*THE PROBLEM*
Please copy out each line of the listing that contains the word "turned".

*RECORDS SHOWN*
>>>>>

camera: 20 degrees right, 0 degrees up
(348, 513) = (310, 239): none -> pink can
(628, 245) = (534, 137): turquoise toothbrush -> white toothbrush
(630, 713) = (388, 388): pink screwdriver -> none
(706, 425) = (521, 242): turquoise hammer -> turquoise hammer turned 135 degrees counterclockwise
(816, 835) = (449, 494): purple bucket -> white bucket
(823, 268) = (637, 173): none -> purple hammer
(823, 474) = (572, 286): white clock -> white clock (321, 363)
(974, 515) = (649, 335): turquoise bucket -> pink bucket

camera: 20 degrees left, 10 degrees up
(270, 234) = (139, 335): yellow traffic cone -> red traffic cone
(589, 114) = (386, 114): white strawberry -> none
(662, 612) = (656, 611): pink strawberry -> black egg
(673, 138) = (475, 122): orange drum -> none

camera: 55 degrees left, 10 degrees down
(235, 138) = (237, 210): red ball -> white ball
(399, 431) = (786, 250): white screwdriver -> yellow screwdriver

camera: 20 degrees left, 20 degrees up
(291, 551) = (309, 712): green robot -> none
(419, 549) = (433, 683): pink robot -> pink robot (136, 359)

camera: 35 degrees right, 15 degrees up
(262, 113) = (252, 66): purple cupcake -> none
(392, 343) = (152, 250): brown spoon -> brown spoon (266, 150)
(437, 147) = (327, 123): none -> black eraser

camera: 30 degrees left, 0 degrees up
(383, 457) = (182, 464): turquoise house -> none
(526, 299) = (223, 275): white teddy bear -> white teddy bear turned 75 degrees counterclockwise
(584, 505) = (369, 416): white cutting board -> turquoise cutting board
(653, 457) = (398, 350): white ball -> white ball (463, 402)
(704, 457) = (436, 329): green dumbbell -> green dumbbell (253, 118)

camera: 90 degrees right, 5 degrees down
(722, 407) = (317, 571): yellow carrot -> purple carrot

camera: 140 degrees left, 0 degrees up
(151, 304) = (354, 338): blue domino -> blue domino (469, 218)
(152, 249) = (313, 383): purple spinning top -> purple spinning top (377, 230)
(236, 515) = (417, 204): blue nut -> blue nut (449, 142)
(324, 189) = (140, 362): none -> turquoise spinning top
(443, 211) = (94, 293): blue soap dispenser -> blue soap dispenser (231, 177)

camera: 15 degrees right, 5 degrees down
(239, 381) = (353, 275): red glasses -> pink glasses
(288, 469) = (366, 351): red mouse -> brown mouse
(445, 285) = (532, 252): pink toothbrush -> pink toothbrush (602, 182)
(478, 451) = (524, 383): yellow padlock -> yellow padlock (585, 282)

<<<<<

*RESPONSE TO THIS TASK*
(706, 425) = (521, 242): turquoise hammer -> turquoise hammer turned 135 degrees counterclockwise
(526, 299) = (223, 275): white teddy bear -> white teddy bear turned 75 degrees counterclockwise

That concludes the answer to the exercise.